(Object matching data)
------------
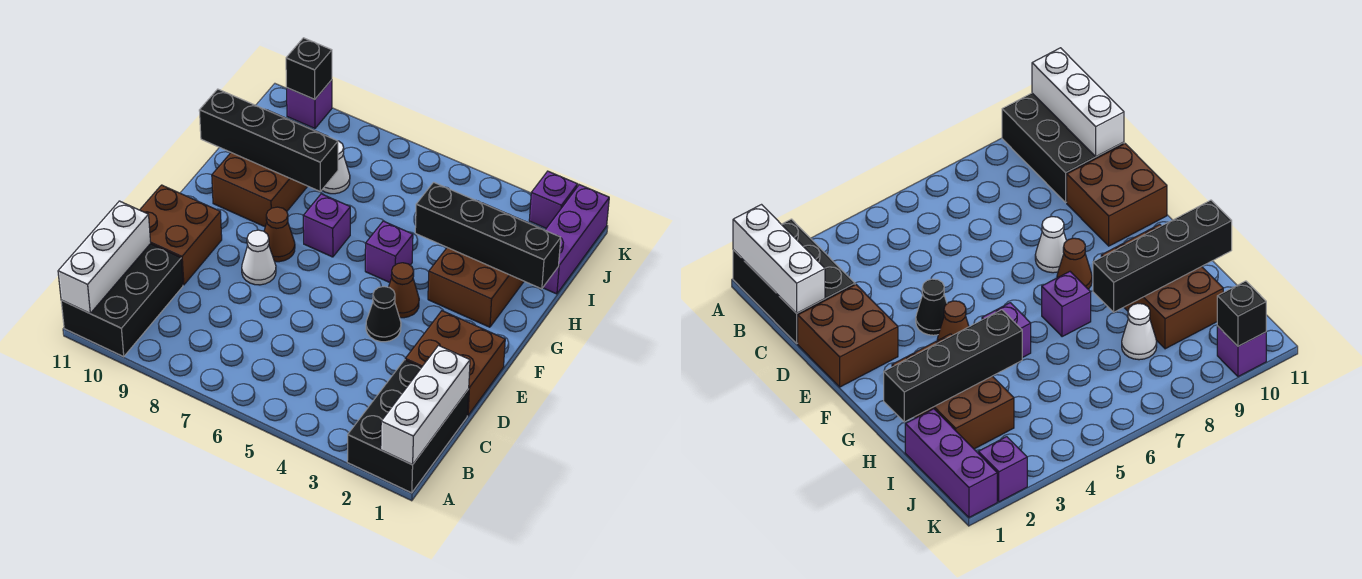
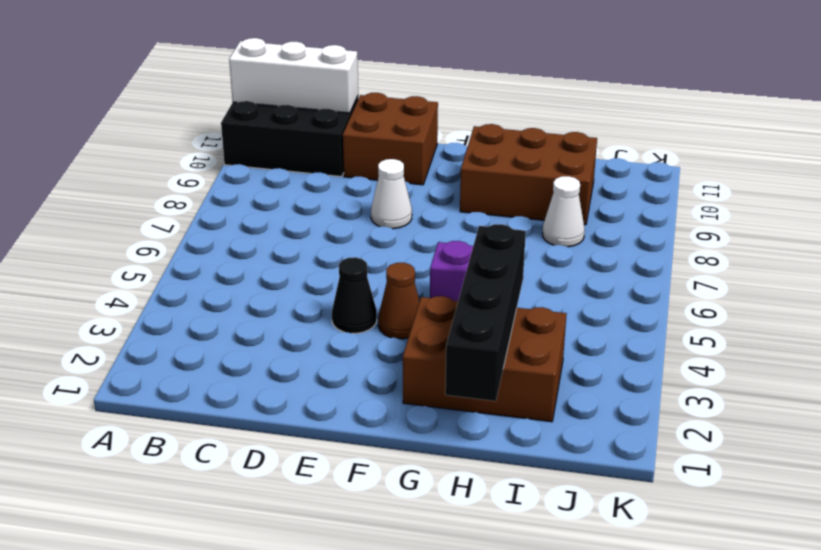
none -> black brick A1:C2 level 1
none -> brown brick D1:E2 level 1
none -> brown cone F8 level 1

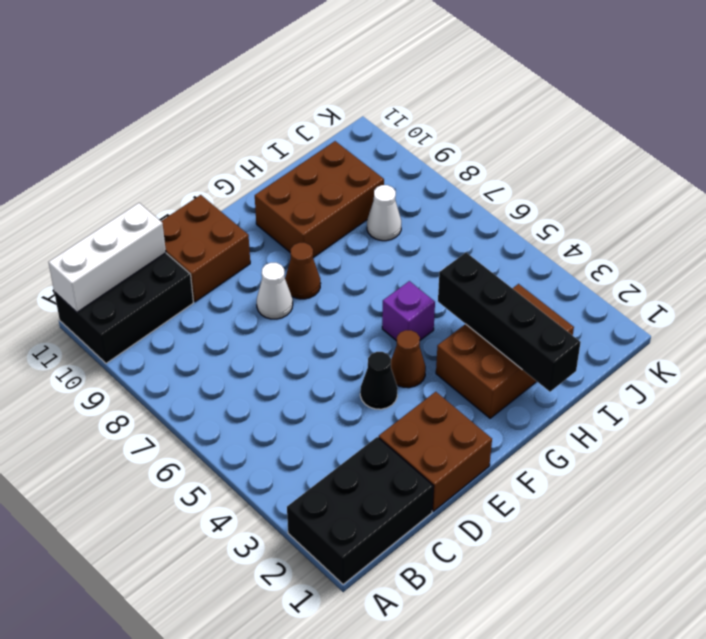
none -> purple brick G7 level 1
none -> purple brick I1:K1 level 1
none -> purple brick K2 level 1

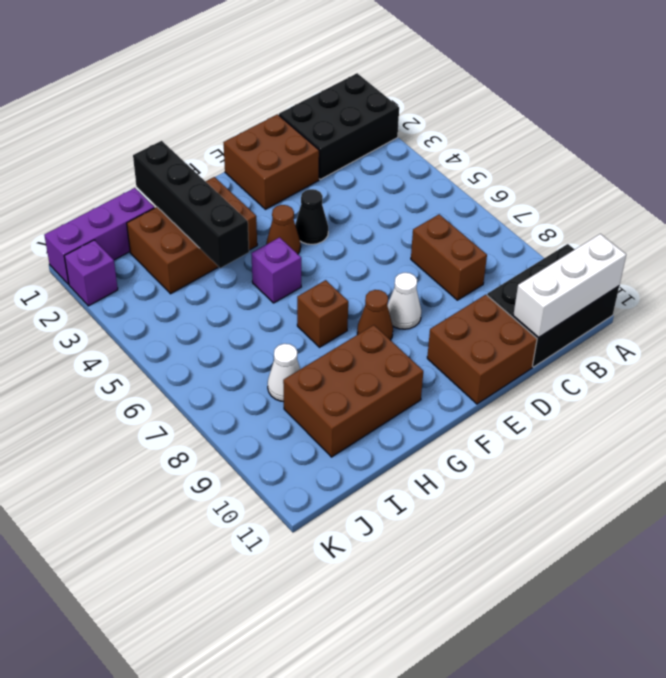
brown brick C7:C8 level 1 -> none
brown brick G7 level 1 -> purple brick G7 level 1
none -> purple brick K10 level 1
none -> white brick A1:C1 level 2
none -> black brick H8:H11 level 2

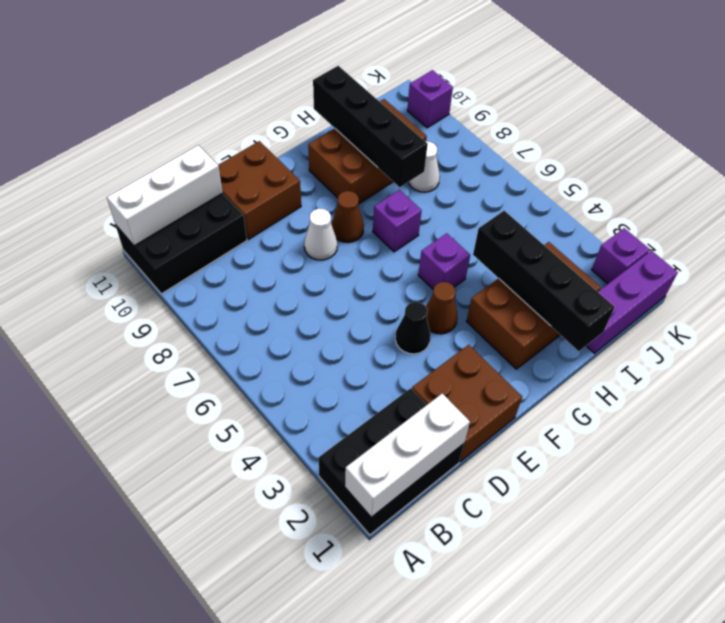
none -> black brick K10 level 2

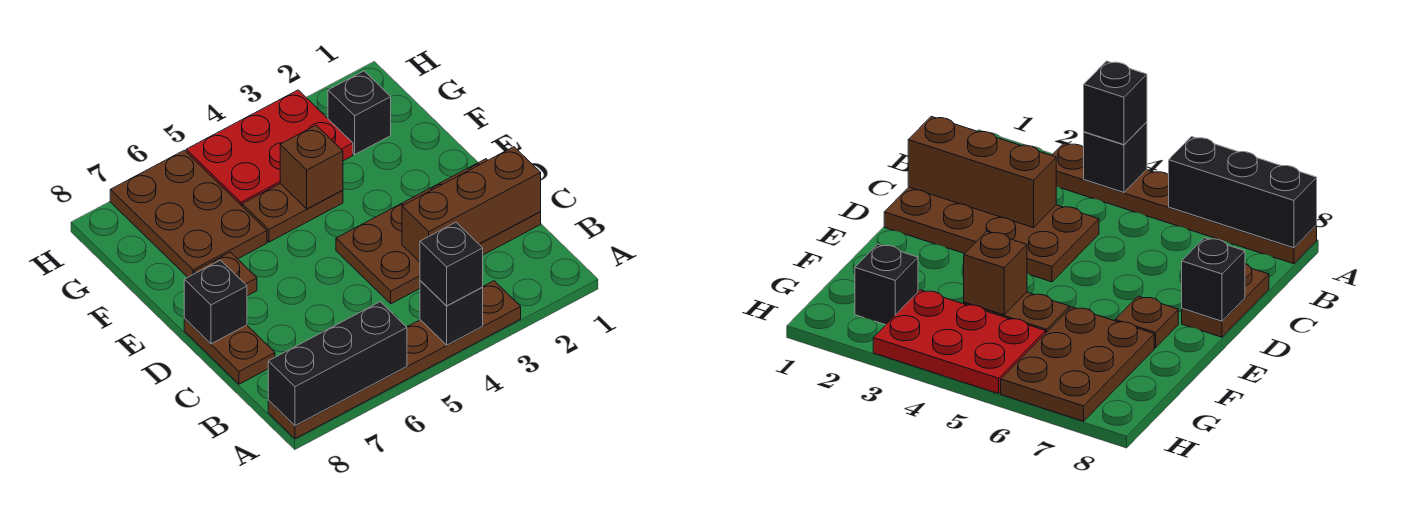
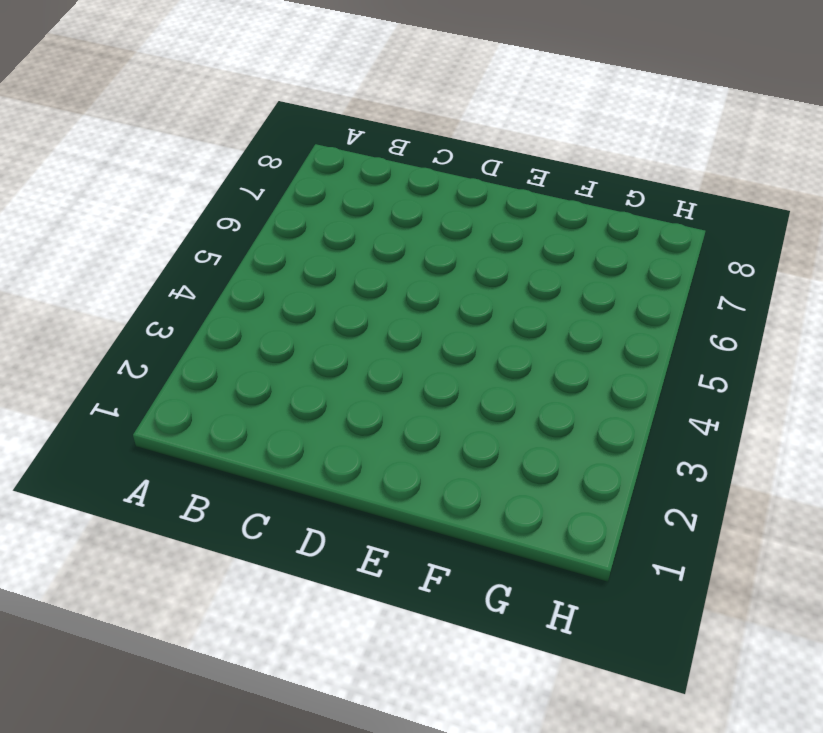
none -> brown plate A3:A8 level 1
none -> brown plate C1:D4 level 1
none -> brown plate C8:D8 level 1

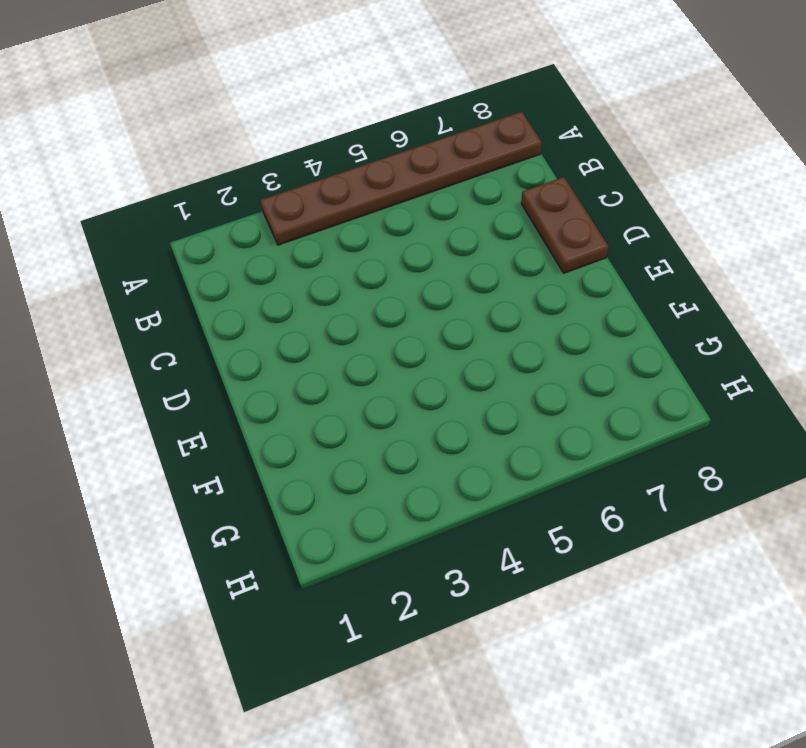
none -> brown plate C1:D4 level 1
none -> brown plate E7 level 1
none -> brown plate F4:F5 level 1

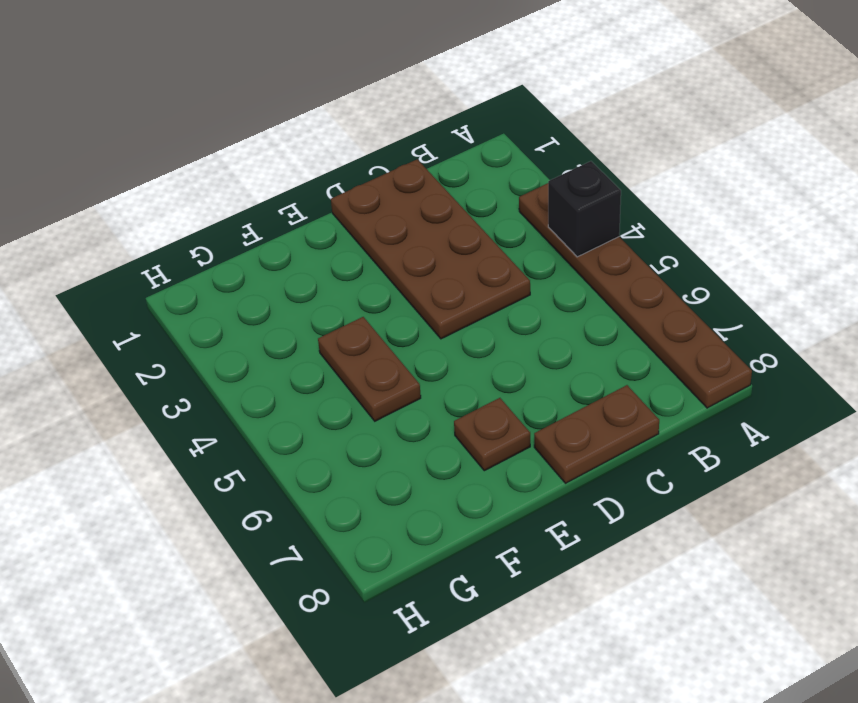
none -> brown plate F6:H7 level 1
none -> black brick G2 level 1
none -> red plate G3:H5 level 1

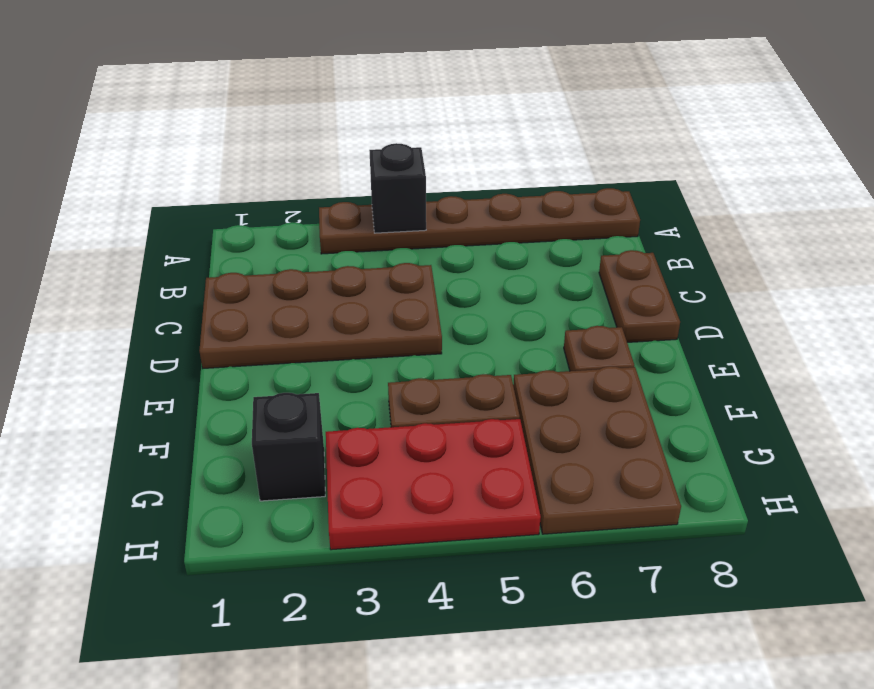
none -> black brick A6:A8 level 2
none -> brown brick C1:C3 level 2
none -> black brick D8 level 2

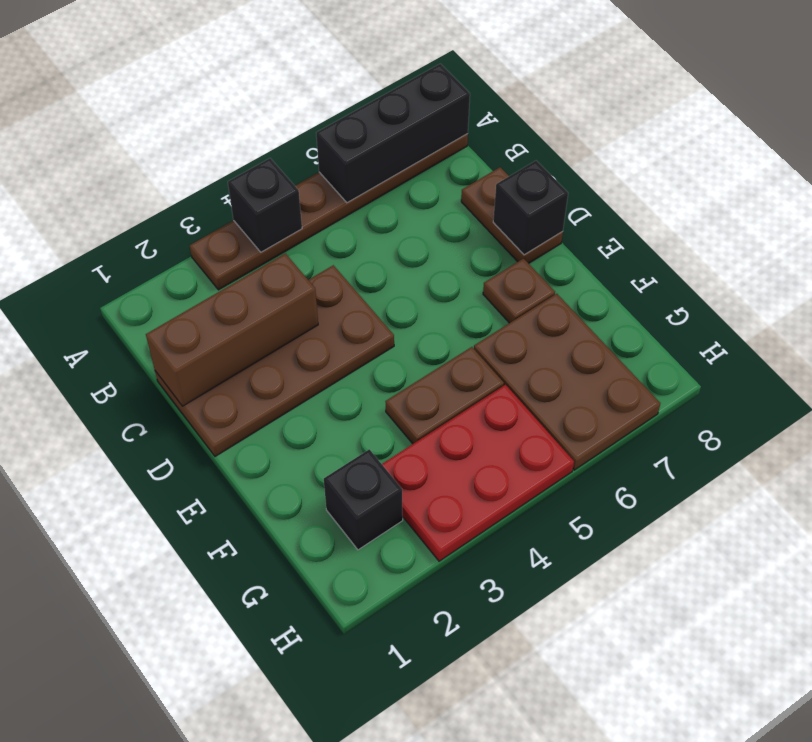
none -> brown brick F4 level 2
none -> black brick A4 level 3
------------
• **Task details**
Reproduce the entries above word for word. Pictures stay out.

• **Output of the exercise**
none -> black brick A1:C2 level 1
none -> brown brick D1:E2 level 1
none -> brown cone F8 level 1

none -> purple brick G7 level 1
none -> purple brick I1:K1 level 1
none -> purple brick K2 level 1

brown brick C7:C8 level 1 -> none
brown brick G7 level 1 -> purple brick G7 level 1
none -> purple brick K10 level 1
none -> white brick A1:C1 level 2
none -> black brick H8:H11 level 2

none -> black brick K10 level 2

none -> brown plate A3:A8 level 1
none -> brown plate C1:D4 level 1
none -> brown plate C8:D8 level 1

none -> brown plate C1:D4 level 1
none -> brown plate E7 level 1
none -> brown plate F4:F5 level 1

none -> brown plate F6:H7 level 1
none -> black brick G2 level 1
none -> red plate G3:H5 level 1

none -> black brick A6:A8 level 2
none -> brown brick C1:C3 level 2
none -> black brick D8 level 2

none -> brown brick F4 level 2
none -> black brick A4 level 3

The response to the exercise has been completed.